## Prompt:
List every line of the records that contains the string "Violin", matching case exactly.

## Input:
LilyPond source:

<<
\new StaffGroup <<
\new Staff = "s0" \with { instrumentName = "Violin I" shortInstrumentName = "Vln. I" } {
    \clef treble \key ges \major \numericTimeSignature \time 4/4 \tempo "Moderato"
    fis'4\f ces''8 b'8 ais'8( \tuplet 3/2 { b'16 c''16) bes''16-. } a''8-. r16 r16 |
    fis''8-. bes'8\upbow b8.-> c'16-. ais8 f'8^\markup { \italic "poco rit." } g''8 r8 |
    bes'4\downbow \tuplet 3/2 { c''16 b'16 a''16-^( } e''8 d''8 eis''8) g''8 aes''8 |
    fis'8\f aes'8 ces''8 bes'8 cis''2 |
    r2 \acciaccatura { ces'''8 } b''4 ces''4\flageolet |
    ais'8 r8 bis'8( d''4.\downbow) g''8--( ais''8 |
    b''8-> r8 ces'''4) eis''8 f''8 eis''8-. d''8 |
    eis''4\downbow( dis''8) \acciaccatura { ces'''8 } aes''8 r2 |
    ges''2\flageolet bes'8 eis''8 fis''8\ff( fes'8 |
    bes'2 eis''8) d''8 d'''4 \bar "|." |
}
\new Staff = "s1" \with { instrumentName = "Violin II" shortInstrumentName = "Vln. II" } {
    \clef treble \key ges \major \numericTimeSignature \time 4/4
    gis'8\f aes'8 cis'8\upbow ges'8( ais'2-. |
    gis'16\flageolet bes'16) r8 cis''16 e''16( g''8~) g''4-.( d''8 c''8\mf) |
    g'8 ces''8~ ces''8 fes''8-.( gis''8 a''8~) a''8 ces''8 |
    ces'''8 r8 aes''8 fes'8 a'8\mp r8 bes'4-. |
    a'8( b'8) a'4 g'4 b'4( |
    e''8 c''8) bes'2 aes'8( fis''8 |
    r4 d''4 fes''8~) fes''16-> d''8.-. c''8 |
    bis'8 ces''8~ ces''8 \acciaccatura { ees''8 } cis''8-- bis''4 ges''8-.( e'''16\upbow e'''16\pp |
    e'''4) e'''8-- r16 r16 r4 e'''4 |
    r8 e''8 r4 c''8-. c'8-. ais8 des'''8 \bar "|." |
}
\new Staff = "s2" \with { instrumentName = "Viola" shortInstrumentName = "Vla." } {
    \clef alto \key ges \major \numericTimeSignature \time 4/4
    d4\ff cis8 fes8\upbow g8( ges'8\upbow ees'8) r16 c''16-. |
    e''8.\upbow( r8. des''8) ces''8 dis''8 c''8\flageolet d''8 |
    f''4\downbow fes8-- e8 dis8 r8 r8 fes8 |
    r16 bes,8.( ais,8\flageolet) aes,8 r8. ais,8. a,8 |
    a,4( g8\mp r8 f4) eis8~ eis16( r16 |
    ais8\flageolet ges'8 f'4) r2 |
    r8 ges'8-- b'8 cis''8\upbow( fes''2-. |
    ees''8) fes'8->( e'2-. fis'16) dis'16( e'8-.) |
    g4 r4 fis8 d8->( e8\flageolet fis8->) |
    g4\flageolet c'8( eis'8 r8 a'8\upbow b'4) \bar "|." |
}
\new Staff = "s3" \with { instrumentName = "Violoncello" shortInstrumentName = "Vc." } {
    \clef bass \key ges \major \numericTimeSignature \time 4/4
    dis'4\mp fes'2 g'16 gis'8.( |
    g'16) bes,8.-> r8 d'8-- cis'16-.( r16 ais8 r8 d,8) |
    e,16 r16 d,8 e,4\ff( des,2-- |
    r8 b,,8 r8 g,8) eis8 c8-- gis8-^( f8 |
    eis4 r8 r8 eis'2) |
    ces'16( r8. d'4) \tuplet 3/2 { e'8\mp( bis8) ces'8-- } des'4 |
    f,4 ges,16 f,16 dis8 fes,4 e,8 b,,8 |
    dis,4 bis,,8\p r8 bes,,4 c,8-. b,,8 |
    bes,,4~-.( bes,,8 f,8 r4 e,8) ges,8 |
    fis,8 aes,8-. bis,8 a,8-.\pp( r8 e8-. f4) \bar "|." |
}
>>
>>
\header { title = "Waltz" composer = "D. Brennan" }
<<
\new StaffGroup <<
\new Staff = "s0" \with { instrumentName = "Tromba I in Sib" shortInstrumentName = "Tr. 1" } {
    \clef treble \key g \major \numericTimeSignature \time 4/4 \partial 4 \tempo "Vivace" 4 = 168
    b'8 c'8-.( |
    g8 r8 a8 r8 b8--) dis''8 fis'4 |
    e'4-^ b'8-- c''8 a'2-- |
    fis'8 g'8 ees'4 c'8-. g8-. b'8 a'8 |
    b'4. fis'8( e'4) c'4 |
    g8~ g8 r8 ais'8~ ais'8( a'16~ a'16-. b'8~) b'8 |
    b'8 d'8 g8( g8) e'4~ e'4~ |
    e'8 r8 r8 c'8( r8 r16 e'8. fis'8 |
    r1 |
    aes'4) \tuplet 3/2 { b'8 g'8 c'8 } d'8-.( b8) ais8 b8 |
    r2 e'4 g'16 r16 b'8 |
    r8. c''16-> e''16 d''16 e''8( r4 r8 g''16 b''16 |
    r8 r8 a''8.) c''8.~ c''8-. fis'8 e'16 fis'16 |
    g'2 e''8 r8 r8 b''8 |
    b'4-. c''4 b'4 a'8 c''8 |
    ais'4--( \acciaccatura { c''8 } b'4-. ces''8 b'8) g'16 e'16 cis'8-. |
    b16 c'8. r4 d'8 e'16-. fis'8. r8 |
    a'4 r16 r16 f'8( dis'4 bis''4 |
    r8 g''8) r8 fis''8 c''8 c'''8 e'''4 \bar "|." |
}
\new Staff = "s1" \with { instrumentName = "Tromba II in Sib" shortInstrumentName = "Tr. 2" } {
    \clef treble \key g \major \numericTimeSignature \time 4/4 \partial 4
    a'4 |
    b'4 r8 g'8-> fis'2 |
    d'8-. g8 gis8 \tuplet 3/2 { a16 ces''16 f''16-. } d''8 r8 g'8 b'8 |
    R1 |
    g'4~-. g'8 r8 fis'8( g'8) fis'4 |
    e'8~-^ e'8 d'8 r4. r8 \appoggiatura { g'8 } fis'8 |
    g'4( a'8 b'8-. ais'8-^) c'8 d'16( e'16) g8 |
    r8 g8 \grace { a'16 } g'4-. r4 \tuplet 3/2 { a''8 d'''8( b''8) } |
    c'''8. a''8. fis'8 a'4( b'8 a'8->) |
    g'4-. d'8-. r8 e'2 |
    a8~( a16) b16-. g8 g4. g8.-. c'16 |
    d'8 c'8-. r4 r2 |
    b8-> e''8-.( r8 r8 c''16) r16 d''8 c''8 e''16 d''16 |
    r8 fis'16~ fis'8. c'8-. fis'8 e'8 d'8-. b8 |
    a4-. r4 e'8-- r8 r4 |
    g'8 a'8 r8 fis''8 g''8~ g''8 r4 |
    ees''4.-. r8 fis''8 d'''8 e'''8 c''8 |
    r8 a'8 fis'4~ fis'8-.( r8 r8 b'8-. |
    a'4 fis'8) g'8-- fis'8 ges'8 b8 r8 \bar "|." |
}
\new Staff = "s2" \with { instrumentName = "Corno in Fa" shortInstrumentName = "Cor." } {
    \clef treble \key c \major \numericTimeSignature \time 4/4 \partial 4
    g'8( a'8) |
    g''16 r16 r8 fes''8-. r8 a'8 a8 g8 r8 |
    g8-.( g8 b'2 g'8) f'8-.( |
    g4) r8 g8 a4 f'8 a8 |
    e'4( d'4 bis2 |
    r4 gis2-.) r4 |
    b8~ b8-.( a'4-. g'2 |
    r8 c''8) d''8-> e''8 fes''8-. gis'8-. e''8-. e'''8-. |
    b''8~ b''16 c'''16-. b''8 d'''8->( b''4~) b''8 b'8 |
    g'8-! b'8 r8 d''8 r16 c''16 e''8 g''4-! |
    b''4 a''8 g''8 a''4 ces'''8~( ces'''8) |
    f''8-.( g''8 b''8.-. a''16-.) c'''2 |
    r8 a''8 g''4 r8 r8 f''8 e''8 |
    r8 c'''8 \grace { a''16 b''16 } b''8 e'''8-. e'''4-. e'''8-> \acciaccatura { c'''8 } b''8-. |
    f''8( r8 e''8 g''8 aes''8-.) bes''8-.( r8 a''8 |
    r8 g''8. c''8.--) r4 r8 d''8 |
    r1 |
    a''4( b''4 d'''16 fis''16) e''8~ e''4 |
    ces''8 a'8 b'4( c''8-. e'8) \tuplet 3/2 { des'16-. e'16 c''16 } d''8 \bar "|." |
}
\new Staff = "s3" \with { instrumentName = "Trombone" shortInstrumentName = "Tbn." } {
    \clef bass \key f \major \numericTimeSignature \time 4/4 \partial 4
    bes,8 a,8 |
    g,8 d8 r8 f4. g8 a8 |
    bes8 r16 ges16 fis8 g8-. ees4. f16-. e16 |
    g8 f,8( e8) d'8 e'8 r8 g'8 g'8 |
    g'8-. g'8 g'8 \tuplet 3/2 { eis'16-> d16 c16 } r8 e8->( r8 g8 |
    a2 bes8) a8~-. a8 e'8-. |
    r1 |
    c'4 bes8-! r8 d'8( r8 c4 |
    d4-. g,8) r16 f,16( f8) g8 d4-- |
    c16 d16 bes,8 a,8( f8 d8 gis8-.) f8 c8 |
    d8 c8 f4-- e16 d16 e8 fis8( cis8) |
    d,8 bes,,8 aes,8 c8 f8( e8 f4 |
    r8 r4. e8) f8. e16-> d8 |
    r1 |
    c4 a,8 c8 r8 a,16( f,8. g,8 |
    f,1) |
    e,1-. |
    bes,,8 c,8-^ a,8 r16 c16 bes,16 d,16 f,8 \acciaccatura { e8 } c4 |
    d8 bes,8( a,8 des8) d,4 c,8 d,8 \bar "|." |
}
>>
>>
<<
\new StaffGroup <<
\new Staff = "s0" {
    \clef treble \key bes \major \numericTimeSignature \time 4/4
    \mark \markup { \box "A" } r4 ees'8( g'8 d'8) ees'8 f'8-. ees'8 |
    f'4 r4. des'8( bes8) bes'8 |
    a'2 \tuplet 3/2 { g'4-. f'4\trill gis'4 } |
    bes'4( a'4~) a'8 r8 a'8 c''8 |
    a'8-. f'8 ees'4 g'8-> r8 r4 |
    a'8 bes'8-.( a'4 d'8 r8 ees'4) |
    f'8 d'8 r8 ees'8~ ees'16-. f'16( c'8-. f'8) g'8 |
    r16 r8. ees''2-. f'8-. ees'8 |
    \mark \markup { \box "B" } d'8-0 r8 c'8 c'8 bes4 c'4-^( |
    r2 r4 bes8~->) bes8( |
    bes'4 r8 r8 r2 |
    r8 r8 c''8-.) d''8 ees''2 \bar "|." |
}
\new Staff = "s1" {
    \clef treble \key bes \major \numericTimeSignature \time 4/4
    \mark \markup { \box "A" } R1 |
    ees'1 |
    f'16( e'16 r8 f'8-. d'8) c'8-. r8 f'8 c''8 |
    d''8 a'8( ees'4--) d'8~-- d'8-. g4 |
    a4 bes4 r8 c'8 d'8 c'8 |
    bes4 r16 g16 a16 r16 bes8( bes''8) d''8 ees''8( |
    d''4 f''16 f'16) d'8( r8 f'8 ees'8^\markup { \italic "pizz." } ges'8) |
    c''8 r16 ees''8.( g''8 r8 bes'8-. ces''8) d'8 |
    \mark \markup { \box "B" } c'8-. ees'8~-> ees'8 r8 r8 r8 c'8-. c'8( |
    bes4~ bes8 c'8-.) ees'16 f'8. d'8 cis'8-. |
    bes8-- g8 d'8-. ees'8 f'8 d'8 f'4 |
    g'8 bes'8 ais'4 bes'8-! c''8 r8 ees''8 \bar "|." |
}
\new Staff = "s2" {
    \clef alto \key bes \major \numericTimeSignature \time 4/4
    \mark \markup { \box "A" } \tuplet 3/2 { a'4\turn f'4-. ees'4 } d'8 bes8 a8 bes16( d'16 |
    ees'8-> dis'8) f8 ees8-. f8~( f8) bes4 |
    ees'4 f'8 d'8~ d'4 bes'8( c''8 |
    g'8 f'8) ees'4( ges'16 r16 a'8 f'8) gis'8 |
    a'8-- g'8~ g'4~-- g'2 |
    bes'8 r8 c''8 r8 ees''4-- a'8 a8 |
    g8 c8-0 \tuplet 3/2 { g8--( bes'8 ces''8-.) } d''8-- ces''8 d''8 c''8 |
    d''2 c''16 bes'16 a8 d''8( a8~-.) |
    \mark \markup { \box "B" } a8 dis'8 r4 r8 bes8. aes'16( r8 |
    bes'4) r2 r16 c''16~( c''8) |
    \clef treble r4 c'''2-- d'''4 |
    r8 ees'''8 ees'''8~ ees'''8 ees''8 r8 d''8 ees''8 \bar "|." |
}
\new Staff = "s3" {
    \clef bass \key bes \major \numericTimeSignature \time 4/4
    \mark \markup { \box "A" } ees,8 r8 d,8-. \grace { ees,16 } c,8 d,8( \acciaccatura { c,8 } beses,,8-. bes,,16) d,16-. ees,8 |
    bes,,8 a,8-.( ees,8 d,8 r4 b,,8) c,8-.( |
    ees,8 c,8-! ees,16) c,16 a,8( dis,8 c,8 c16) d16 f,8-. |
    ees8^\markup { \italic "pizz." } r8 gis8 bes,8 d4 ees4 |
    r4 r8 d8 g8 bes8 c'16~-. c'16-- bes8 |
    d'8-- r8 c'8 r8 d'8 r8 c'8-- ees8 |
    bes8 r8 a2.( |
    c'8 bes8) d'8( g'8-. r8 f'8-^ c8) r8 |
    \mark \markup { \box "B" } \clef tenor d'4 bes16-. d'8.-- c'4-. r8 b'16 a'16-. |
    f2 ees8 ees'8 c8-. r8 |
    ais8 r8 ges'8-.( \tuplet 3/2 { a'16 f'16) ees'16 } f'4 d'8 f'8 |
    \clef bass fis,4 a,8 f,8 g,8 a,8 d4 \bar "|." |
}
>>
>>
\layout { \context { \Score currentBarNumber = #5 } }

## Reply:
\new Staff = "s0" \with { instrumentName = "Violin I" shortInstrumentName = "Vln. I" } {
\new Staff = "s1" \with { instrumentName = "Violin II" shortInstrumentName = "Vln. II" } {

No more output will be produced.